[Stored items from a collection]
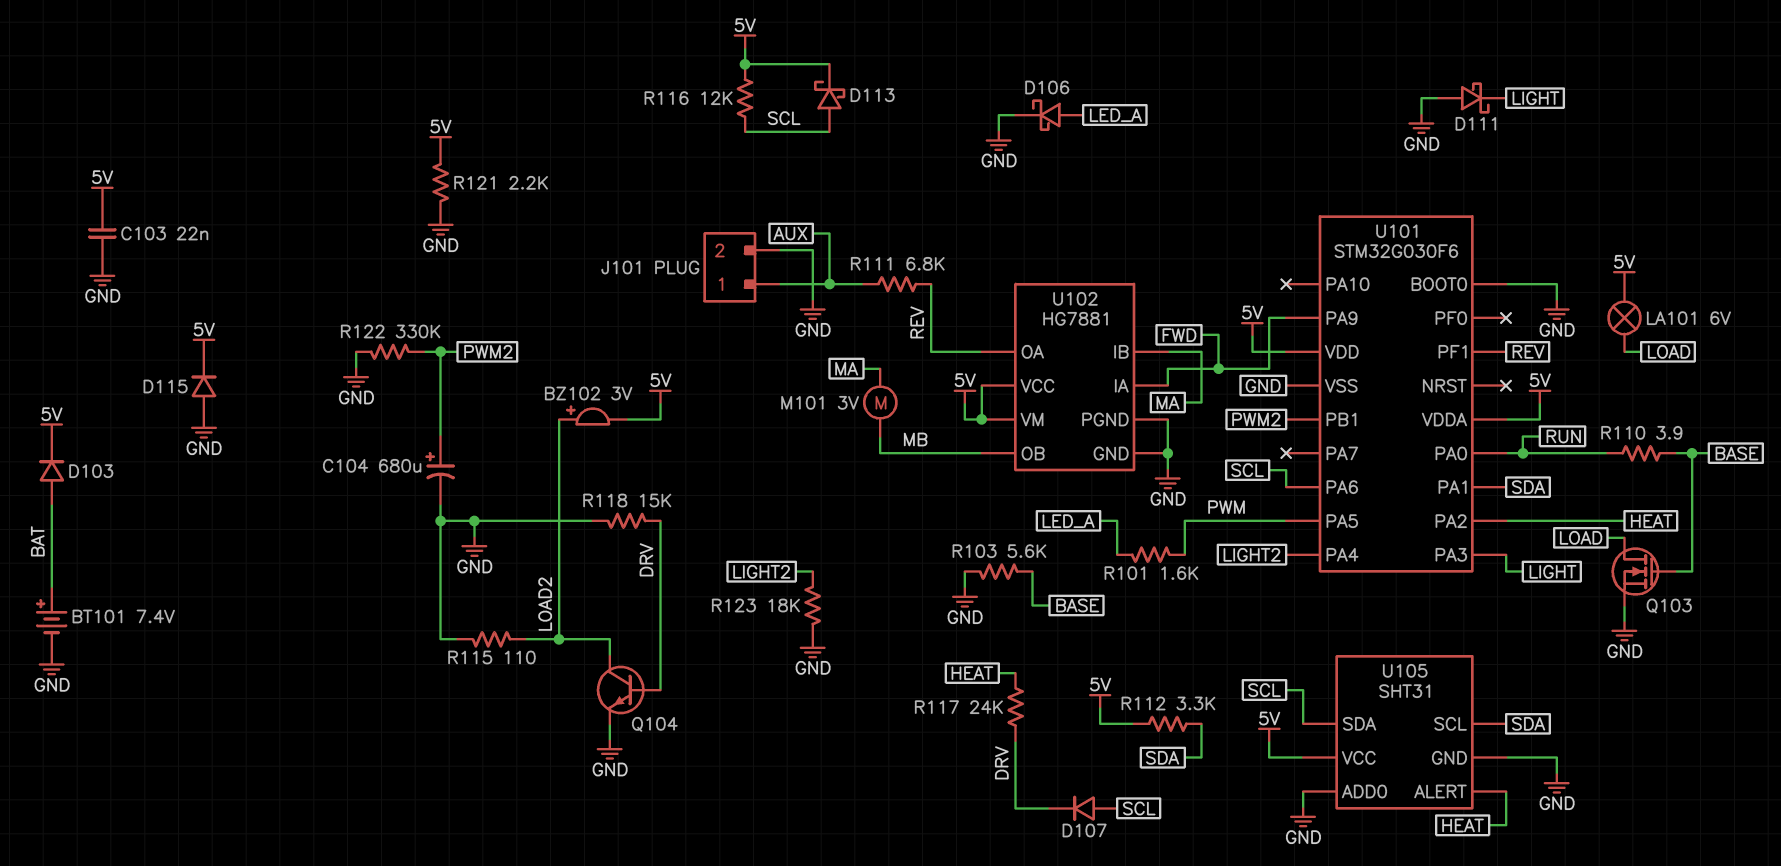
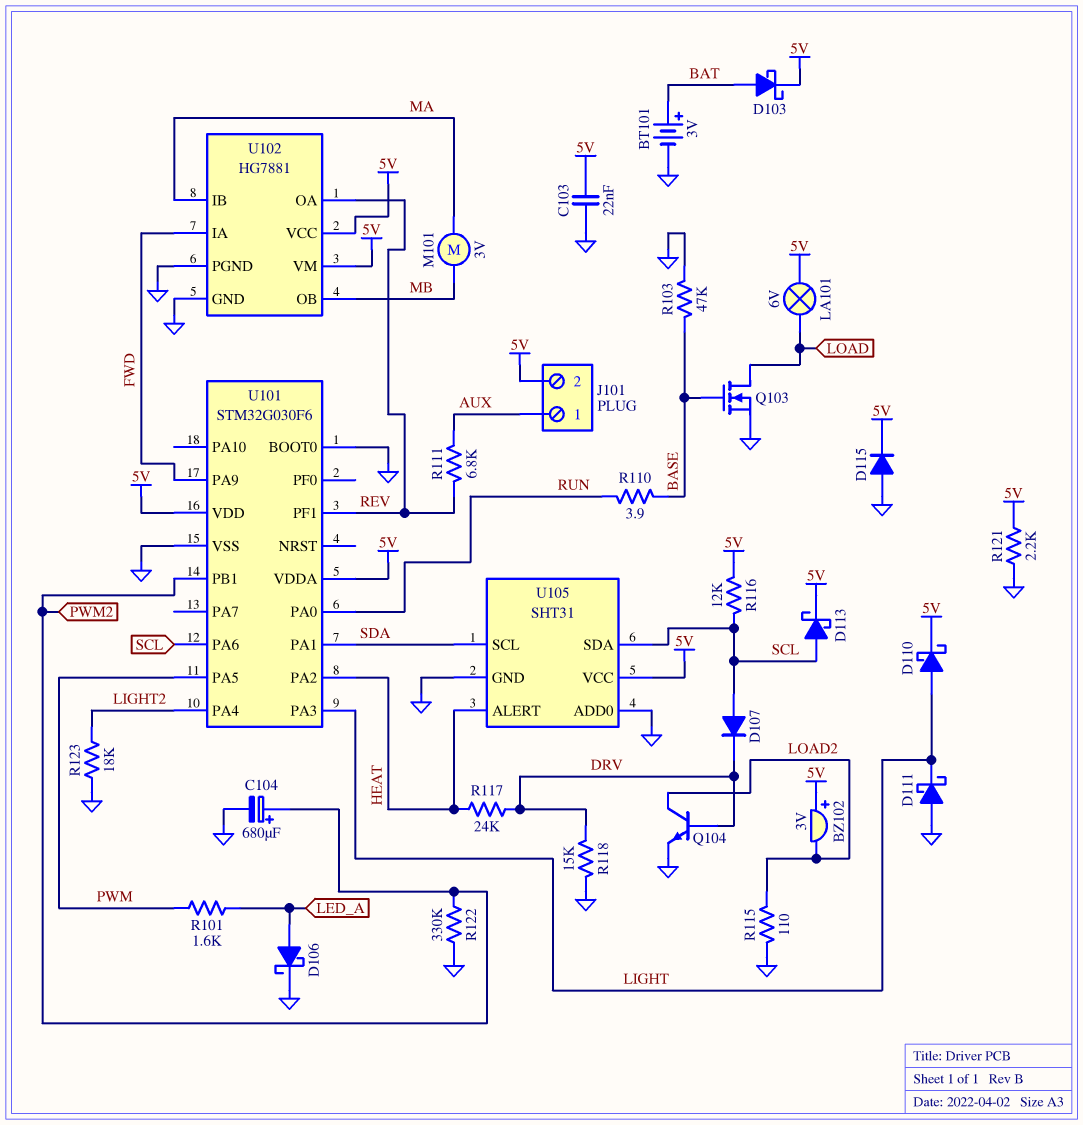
BT101: 7.4V (plus BAT, minus GND) -> 3V (plus BAT, minus GND)
BZ102: buzzer 3V (plus LOAD2, minus 5V) -> buzzer 3V (plus 5V, minus LOAD2)
D103: diode (A BAT, K 5V) -> schottky (A BAT, K 5V)
D110: none -> schottky (A LIGHT, K 5V)
J101 pin 2: GND -> 5V
R103: 5.6k (BASE, GND) -> 47k (BASE, GND)
R112: 3.3k (5V, SDA) -> none

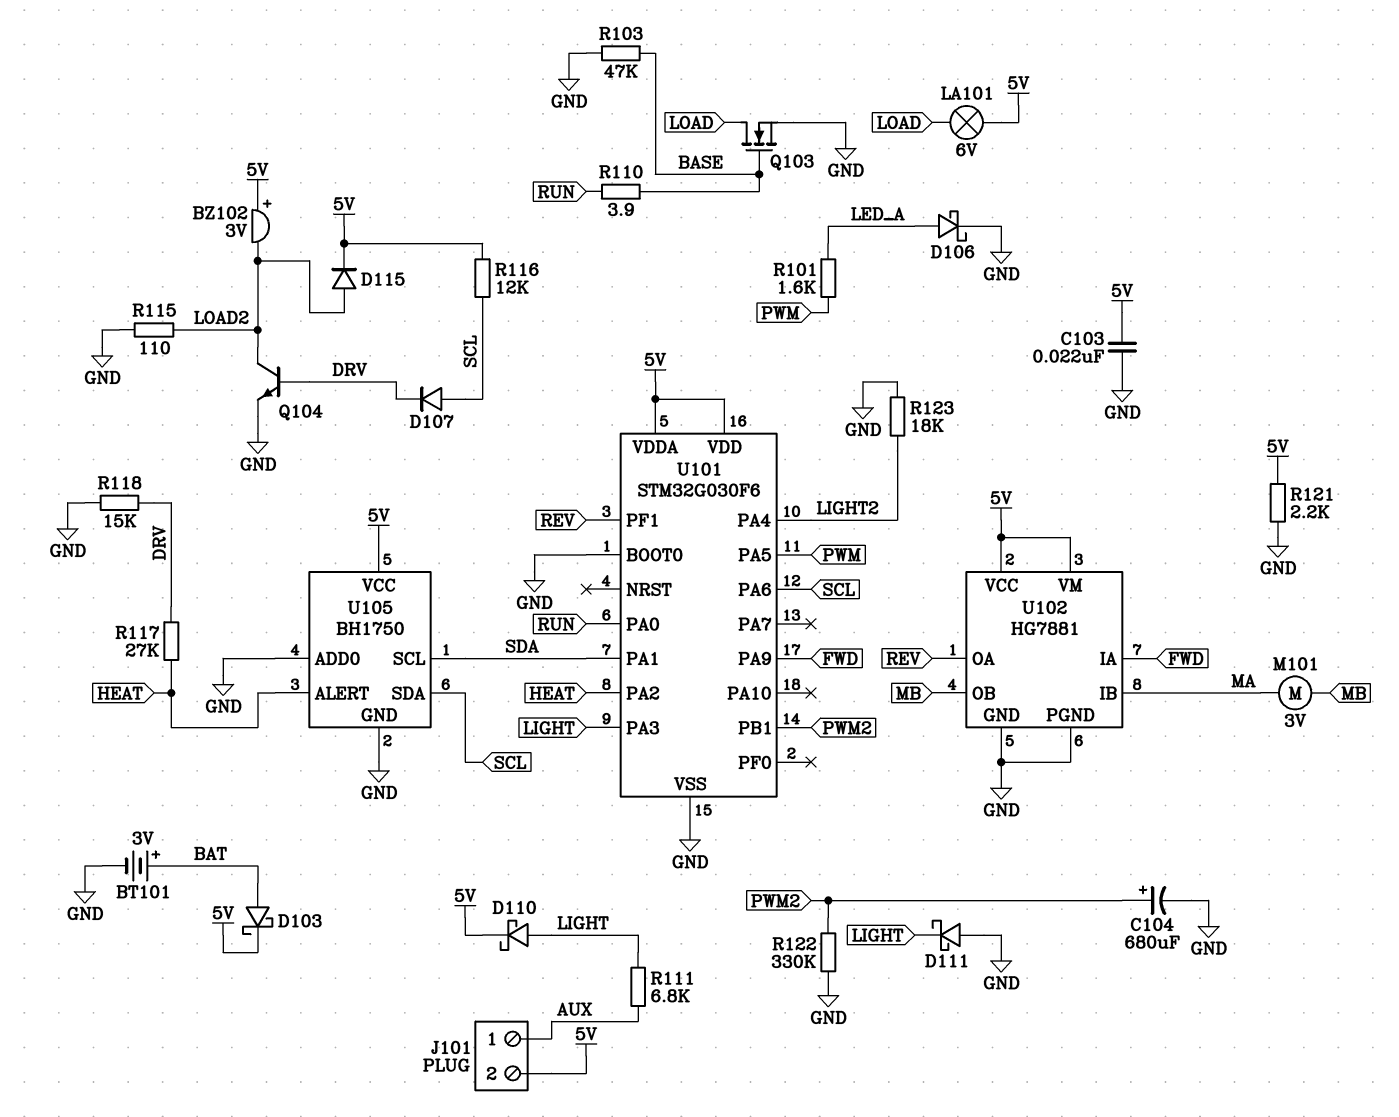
D113: schottky (A SCL, K 5V) -> none
D115: diode (A GND, K 5V) -> diode (A LOAD2, K 5V)
R111: 6.8k (AUX, REV) -> 6.8k (AUX, LIGHT)
R117: 24k (DRV, HEAT) -> 27k (DRV, HEAT)
U105: SHT31 -> BH1750

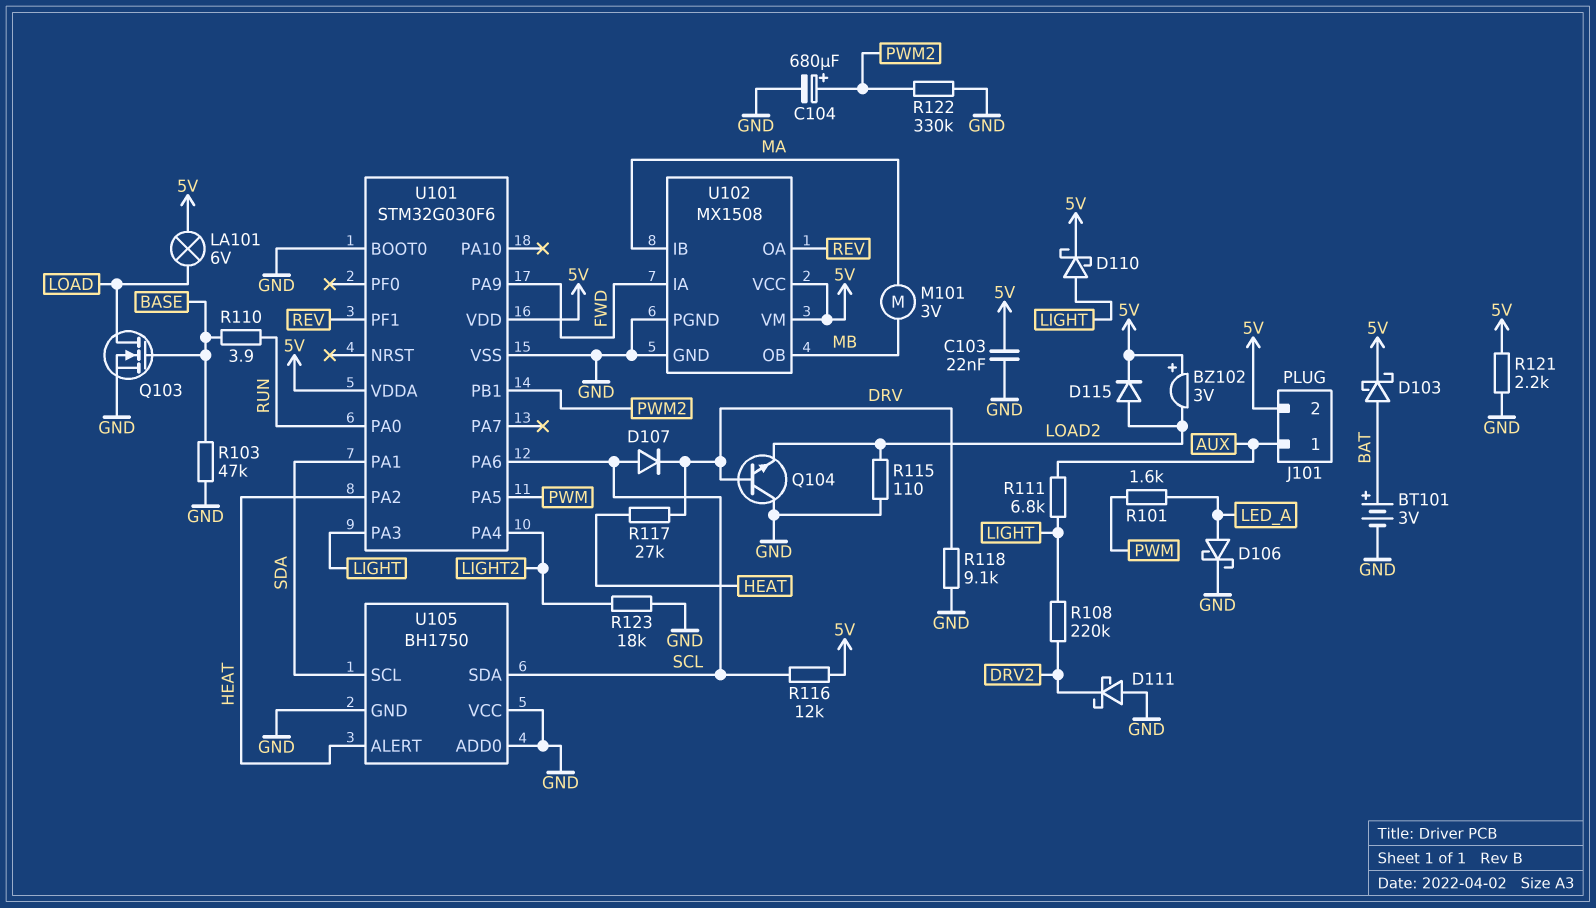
D111: schottky (A GND, K LIGHT) -> schottky (A GND, K DRV2)
Q104: NPN (B DRV, C LOAD2, E GND) -> NPN (B DRV, C GND, E LOAD2)
R108: none -> 220k (DRV2, LIGHT)
R118: 15k (DRV, GND) -> 9.1k (DRV, GND)
U102: HG7881 -> MX1508
U105 pin VCC: 5V -> GND

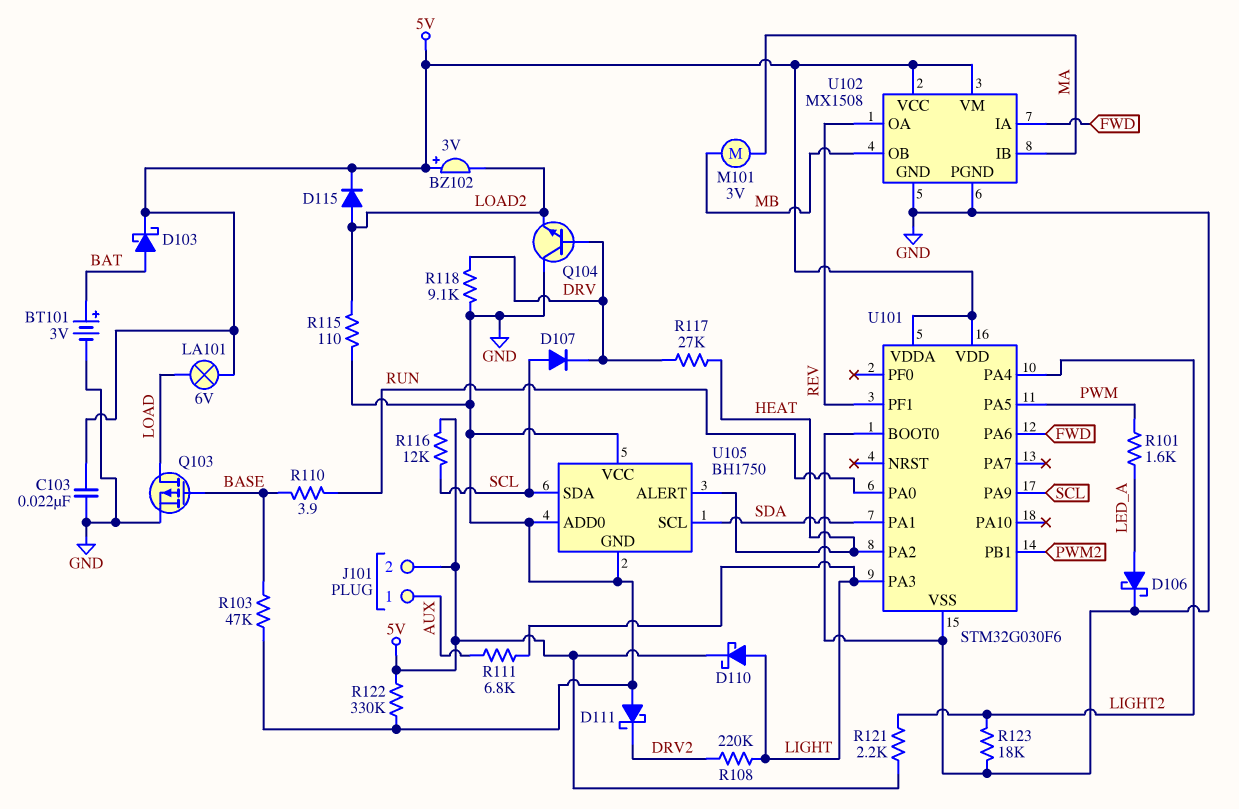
C104: 680uF (plus PWM2, minus GND) -> none
Q103: NMOS (G BASE, D LOAD, S GND) -> PMOS (G BASE, D LOAD, S GND)
R121: 2.2k (5V, GND) -> 2.2k (5V, LIGHT2)
R122: 330k (GND, PWM2) -> 330k (5V, GND)
U101 pin PA6: SCL -> FWD
U101 pin PA9: FWD -> SCL

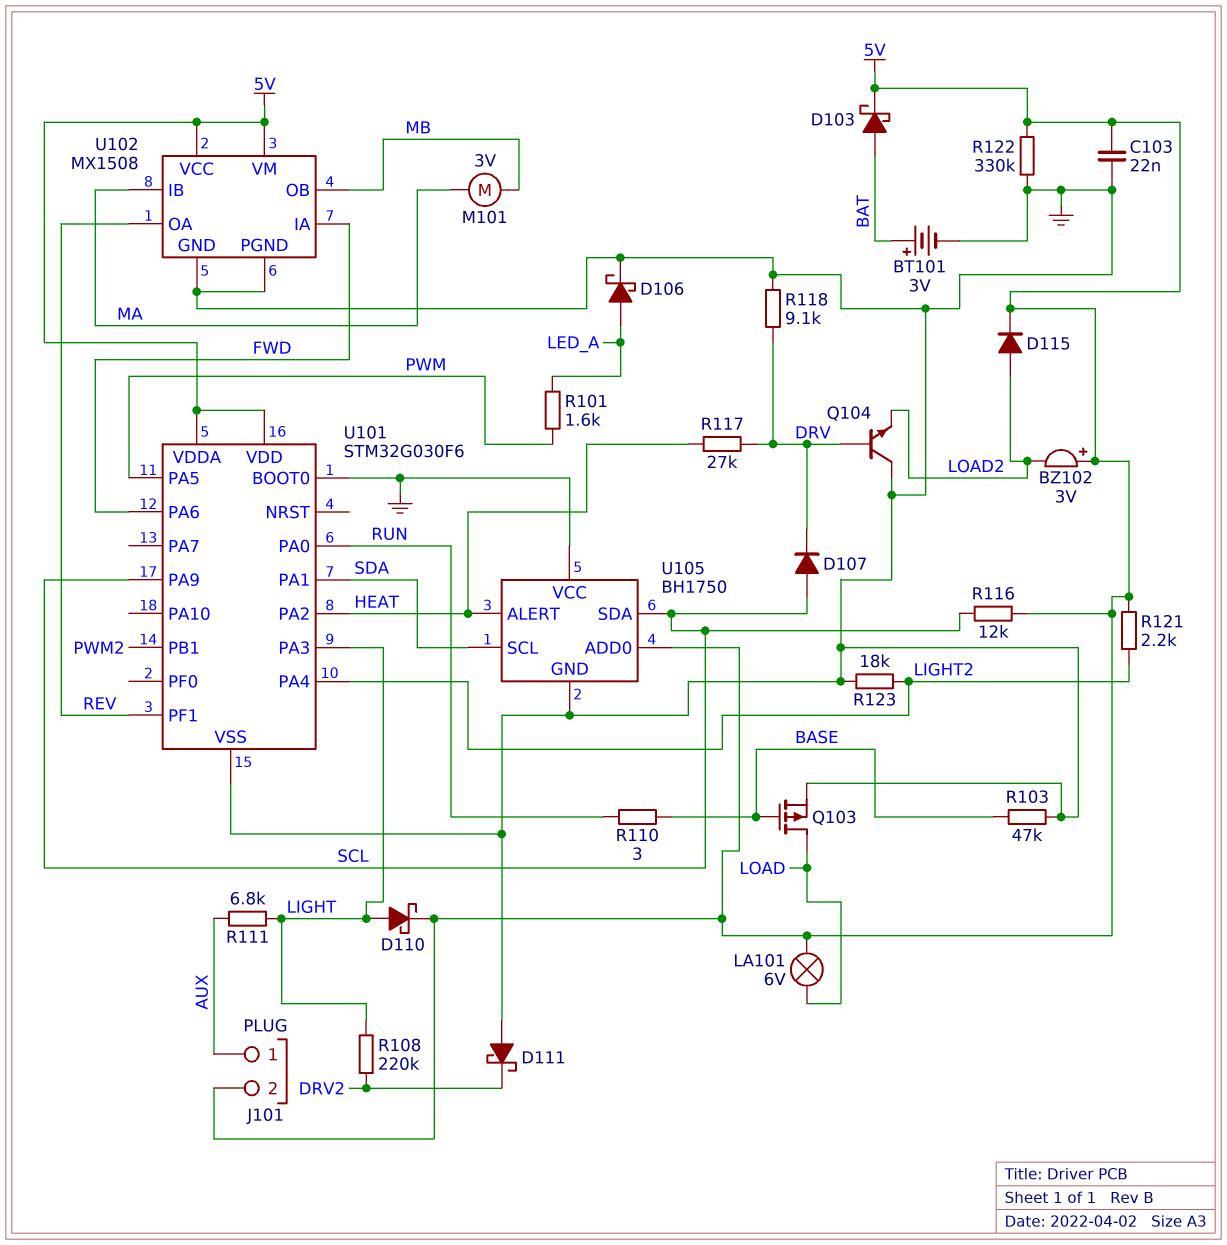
R110: 3.9 (BASE, RUN) -> 3 (BASE, RUN)
R115: 110 (GND, LOAD2) -> none
U105 pin ADD0: GND -> 5V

Work instruction
Say how many lines in the data hold the string "schottky", and say nothing else.

Result of the exercise
4